What to work on:
All lines holding the word "none" in the listing below need to be copied.

+++

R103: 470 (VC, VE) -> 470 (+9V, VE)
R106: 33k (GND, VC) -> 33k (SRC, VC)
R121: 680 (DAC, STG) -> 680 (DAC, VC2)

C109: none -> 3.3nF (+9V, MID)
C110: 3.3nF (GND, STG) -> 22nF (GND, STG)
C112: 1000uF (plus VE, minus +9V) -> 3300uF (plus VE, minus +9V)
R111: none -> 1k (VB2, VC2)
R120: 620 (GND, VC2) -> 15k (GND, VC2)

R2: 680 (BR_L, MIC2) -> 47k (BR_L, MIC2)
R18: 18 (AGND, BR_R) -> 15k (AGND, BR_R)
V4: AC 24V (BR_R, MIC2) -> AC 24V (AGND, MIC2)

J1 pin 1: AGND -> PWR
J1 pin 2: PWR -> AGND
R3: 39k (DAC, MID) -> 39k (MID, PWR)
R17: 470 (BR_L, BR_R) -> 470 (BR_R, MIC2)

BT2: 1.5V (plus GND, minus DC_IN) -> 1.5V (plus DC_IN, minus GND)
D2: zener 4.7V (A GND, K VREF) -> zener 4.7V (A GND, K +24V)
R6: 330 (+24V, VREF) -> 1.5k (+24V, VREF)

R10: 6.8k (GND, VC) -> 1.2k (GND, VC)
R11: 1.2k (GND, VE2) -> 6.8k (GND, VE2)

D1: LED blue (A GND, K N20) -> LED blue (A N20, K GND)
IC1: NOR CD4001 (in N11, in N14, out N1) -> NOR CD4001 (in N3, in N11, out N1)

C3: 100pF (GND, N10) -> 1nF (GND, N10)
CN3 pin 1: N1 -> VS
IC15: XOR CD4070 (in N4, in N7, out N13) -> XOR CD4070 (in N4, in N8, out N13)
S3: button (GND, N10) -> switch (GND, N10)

+++

Task answer:
C109: none -> 3.3nF (+9V, MID)
R111: none -> 1k (VB2, VC2)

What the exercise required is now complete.